◆ **Stated problem**: Can you locate every line in the material that contains the string "with" and copy each one out in full?

◆ **Provided data**:
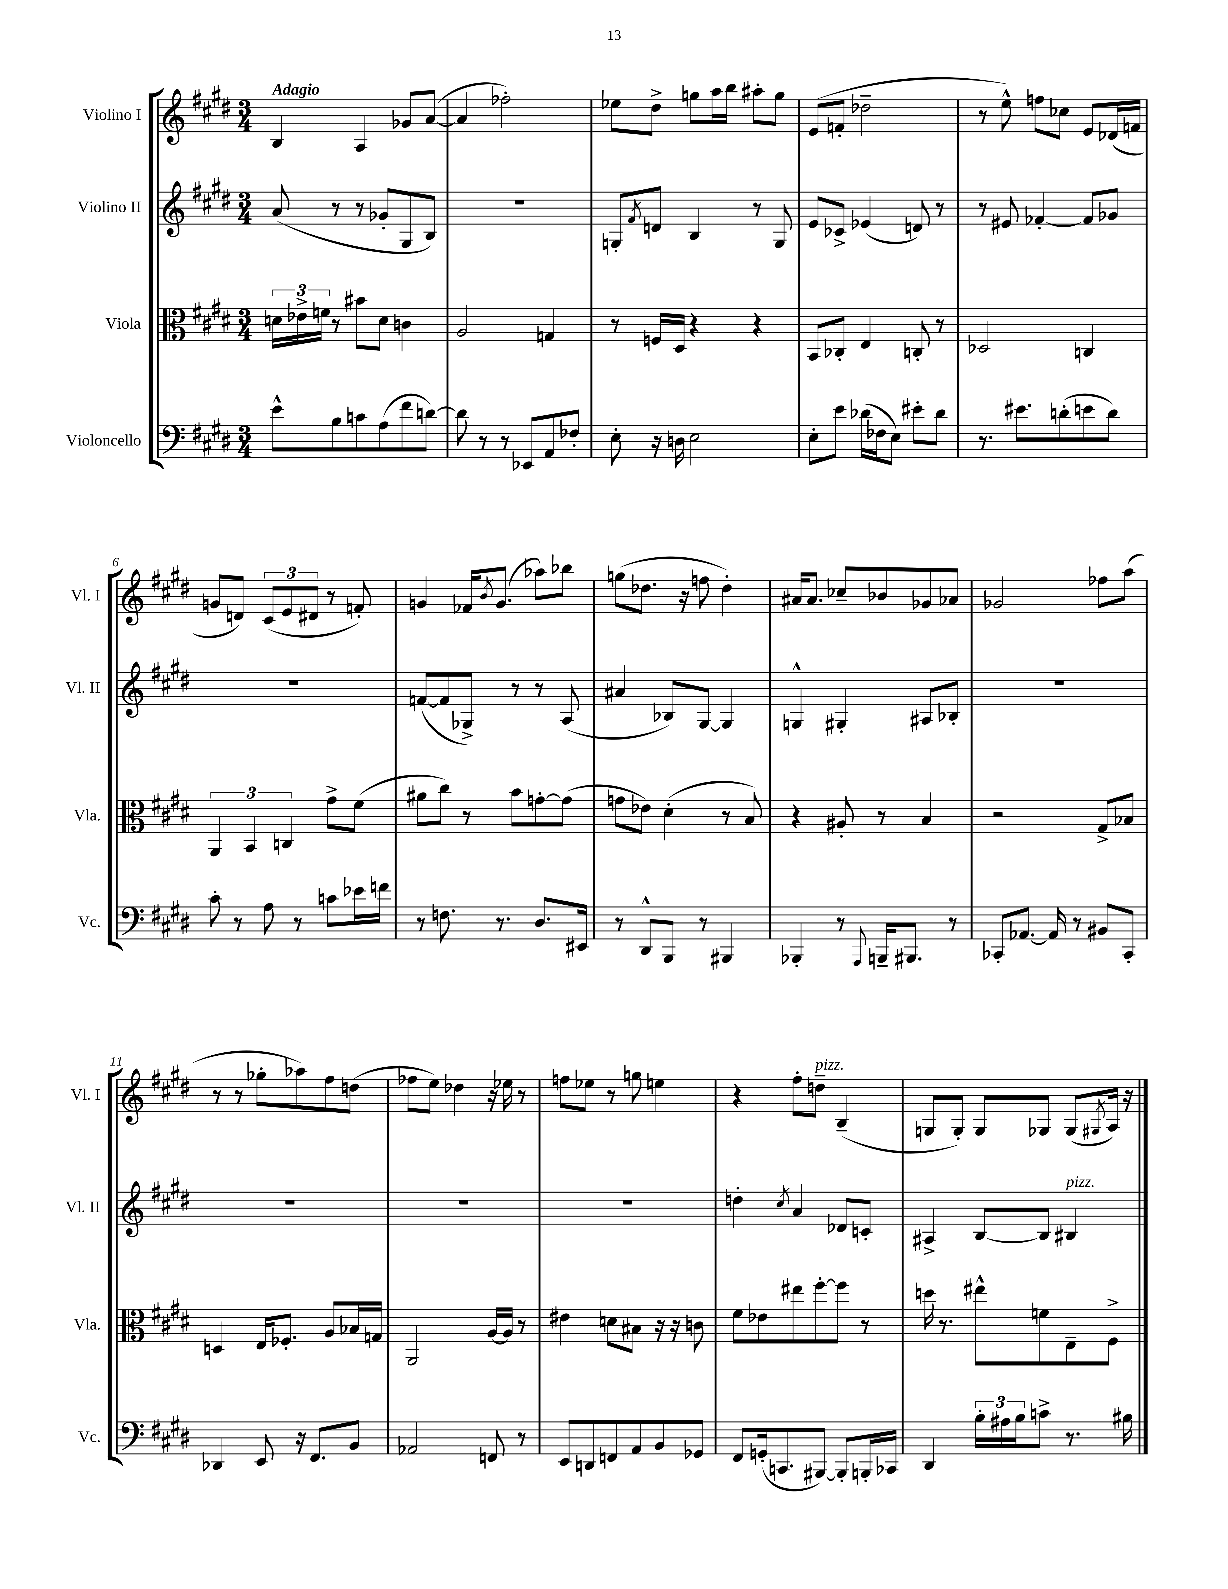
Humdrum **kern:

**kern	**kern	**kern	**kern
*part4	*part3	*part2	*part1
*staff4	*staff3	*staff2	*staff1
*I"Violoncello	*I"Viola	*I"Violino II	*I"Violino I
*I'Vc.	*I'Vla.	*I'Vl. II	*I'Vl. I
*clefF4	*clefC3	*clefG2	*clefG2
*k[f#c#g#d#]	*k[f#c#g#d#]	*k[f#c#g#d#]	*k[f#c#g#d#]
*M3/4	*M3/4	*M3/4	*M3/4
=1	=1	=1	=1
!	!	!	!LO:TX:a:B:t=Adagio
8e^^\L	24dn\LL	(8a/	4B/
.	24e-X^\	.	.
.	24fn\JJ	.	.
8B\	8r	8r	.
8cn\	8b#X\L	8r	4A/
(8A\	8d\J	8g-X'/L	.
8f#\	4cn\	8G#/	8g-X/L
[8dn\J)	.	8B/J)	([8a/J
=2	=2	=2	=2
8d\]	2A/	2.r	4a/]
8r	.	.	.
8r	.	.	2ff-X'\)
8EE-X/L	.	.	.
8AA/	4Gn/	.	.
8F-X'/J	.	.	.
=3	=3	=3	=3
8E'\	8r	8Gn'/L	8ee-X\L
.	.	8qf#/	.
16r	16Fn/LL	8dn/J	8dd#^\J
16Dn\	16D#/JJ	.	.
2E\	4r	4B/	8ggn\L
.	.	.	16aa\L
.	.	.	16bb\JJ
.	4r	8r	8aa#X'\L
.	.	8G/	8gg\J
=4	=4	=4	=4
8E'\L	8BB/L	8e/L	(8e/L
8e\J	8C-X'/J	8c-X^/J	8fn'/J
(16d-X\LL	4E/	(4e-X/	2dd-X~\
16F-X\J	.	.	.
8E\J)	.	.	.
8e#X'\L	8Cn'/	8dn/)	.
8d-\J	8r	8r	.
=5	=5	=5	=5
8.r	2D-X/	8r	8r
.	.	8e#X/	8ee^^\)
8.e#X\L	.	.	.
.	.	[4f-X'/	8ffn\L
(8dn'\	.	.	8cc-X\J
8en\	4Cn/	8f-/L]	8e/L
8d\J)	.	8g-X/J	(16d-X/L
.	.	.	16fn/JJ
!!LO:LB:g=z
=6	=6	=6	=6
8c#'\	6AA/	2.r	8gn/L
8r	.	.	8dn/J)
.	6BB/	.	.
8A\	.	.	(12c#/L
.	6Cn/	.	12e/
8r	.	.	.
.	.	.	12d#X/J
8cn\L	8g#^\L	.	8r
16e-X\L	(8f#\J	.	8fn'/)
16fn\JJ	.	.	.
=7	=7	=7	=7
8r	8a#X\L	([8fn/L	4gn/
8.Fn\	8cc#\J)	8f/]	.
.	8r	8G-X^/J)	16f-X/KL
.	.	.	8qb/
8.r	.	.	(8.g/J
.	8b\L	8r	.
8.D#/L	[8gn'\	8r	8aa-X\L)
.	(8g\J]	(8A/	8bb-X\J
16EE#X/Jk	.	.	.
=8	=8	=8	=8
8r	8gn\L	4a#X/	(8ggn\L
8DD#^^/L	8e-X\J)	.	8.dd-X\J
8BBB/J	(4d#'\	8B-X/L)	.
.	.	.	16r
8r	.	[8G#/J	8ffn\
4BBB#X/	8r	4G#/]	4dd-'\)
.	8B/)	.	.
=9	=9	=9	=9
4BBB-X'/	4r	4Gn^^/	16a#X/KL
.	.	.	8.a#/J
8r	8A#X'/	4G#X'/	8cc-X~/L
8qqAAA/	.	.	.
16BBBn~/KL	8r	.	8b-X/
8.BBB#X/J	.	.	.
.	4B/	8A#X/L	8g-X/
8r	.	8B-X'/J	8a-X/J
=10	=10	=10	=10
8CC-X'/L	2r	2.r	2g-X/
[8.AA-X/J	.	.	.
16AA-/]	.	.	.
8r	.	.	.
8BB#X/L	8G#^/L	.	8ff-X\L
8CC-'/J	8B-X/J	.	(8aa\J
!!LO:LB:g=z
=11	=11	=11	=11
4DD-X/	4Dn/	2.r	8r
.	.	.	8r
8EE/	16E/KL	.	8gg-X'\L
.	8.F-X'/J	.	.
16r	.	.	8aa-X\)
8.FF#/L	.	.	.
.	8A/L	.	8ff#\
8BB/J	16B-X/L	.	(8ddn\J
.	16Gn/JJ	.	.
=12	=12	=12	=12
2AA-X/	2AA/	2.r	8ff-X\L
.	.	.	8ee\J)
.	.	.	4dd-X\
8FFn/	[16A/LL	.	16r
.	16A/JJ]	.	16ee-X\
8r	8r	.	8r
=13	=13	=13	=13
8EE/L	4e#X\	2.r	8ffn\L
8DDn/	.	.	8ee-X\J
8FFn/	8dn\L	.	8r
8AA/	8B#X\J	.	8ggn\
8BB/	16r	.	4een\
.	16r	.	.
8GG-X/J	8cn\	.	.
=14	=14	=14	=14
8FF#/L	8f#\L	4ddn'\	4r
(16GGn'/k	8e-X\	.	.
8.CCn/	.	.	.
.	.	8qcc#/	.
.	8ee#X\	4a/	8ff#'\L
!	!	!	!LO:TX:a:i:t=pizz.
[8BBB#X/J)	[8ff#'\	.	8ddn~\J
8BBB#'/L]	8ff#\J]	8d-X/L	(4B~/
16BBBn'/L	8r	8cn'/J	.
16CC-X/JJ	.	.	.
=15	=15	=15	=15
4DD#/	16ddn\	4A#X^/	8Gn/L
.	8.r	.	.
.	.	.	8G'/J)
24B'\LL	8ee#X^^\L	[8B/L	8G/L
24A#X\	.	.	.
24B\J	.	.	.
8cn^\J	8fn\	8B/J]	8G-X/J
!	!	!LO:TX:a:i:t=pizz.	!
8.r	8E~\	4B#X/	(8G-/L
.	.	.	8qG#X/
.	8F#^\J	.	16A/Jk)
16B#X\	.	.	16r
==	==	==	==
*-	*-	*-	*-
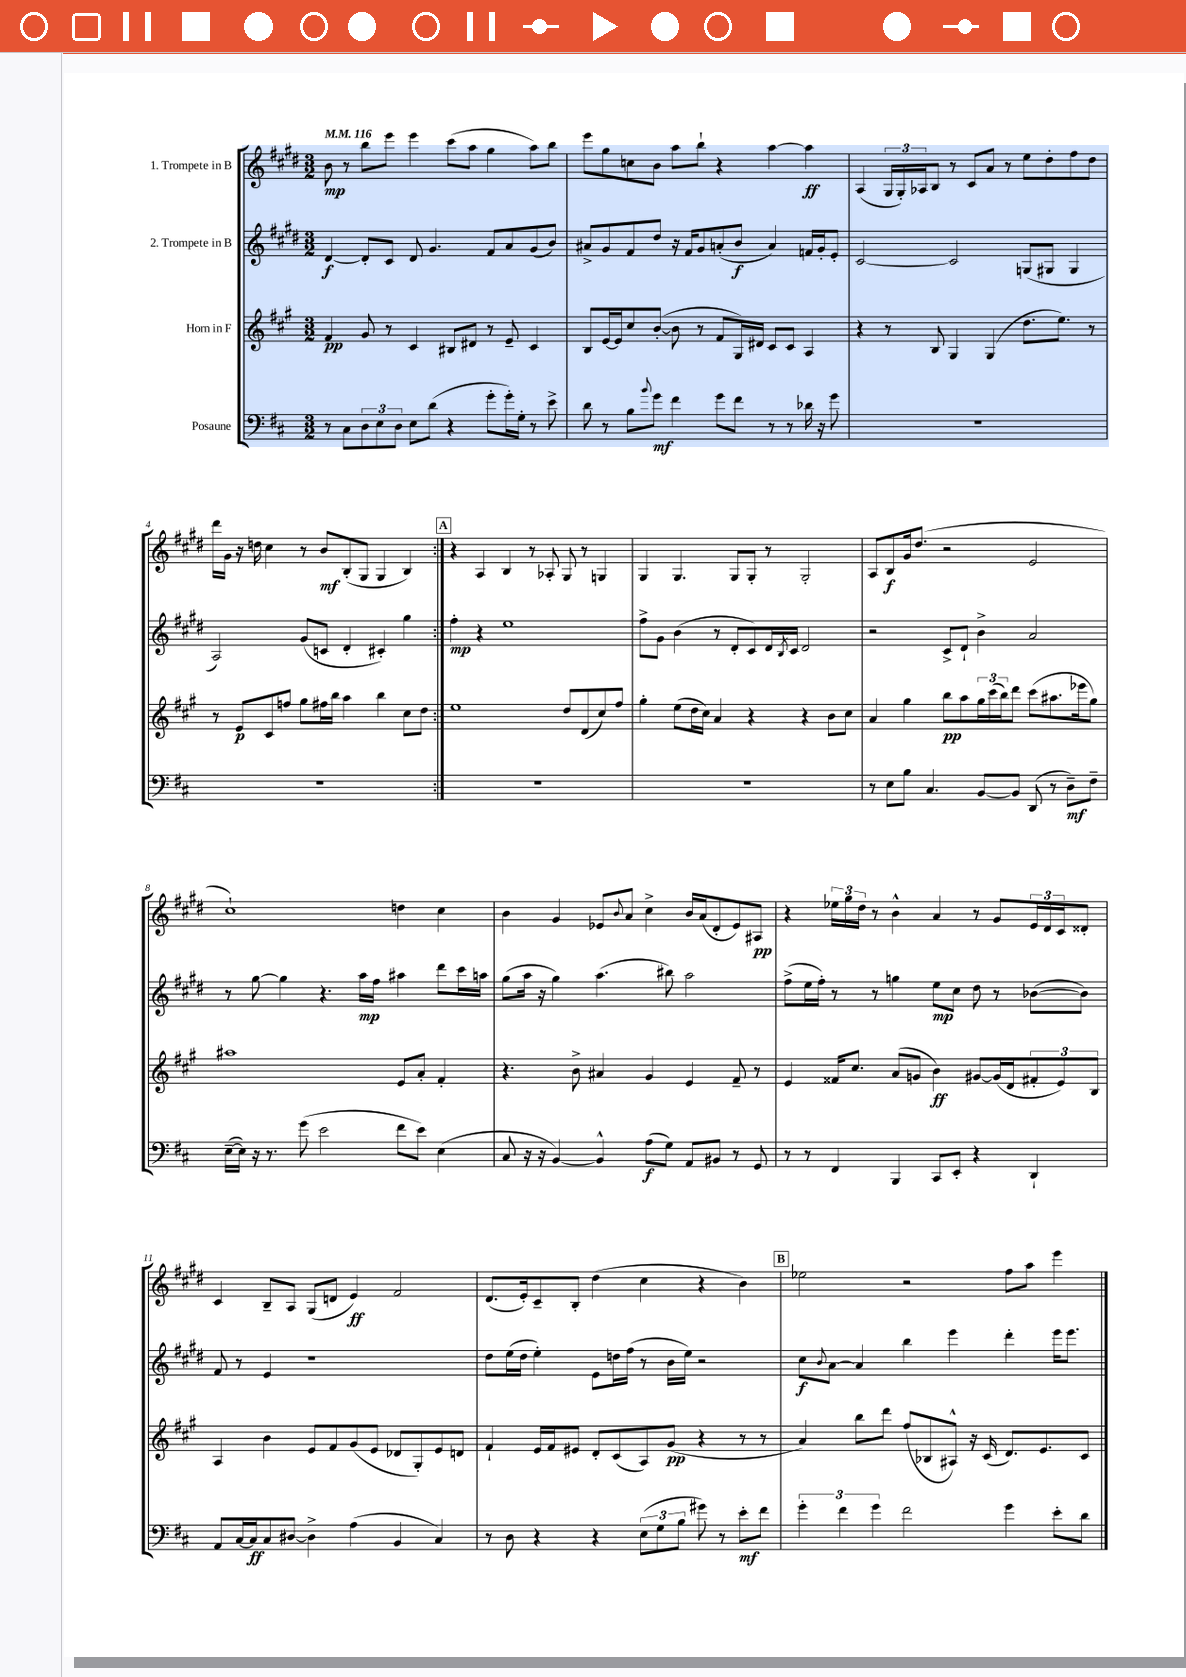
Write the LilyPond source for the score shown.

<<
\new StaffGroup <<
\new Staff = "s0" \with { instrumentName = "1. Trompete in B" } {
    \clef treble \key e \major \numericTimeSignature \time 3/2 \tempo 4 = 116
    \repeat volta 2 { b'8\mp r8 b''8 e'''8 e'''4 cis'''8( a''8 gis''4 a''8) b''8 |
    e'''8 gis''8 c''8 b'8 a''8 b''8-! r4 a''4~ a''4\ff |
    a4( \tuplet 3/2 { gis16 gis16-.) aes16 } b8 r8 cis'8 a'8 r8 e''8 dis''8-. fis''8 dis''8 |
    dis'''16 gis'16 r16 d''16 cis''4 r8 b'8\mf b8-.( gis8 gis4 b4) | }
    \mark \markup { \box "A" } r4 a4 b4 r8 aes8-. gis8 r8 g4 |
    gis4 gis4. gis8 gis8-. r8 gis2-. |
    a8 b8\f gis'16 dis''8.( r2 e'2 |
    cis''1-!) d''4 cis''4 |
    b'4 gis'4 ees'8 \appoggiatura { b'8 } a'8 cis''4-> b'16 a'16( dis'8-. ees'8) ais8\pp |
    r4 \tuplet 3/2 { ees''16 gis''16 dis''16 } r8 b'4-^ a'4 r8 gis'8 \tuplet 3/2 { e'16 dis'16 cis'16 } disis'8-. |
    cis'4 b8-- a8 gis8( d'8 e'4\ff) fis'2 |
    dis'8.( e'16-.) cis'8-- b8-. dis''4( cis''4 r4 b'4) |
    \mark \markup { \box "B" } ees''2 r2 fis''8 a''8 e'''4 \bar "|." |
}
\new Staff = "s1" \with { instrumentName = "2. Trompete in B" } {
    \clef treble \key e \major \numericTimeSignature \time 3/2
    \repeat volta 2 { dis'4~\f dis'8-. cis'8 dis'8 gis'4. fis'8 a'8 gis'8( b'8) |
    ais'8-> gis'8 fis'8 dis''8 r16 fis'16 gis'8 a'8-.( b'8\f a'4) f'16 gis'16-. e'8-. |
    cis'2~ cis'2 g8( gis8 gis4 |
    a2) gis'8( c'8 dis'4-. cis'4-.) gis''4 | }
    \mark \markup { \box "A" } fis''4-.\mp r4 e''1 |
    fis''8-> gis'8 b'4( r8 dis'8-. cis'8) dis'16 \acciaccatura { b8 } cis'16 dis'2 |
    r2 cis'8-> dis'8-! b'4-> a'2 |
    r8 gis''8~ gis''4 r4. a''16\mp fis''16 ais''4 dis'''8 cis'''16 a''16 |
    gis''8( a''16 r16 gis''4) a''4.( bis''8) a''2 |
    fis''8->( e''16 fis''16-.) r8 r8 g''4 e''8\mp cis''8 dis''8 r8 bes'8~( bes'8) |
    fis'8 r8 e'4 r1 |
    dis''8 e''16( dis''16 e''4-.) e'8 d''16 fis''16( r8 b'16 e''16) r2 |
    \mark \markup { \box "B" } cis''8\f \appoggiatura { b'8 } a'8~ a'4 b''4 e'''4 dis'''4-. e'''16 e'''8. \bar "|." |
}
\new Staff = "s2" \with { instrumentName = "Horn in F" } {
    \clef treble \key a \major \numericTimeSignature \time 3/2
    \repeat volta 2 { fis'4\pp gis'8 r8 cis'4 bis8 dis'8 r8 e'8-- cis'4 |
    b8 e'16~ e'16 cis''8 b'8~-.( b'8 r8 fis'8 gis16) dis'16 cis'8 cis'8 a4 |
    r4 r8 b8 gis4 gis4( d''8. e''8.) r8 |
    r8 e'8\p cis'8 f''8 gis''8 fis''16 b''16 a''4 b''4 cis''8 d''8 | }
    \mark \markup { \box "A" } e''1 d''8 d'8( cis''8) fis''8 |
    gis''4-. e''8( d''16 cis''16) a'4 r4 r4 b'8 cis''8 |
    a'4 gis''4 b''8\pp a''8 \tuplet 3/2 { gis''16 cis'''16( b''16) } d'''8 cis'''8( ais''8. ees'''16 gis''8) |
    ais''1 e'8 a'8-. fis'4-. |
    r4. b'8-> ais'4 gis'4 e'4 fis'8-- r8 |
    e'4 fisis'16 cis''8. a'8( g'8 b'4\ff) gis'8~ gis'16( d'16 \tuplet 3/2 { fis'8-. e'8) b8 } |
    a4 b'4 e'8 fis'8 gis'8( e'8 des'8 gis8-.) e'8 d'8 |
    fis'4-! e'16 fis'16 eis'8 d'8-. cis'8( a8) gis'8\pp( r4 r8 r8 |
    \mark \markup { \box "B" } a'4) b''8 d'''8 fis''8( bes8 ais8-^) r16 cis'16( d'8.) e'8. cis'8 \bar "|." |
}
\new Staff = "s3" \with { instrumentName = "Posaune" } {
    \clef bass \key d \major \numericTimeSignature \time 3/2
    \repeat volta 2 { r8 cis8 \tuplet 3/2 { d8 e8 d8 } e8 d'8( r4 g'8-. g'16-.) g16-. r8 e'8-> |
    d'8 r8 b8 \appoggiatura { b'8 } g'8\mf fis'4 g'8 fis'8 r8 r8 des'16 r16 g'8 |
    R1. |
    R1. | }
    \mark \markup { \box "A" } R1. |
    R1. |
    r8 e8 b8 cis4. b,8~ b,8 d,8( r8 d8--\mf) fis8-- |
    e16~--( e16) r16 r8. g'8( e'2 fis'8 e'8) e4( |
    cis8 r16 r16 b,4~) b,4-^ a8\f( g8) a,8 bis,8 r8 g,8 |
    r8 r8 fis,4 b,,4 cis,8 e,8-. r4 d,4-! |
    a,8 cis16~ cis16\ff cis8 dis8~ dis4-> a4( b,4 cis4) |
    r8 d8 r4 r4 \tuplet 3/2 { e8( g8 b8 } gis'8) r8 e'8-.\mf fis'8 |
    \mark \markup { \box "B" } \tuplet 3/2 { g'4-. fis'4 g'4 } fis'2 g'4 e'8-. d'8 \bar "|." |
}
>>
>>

◆ **Exercise output**:
\new Staff = "s0" \with { instrumentName = "1. Trompete in B" } {
\new Staff = "s1" \with { instrumentName = "2. Trompete in B" } {
\new Staff = "s2" \with { instrumentName = "Horn in F" } {
\new Staff = "s3" \with { instrumentName = "Posaune" } {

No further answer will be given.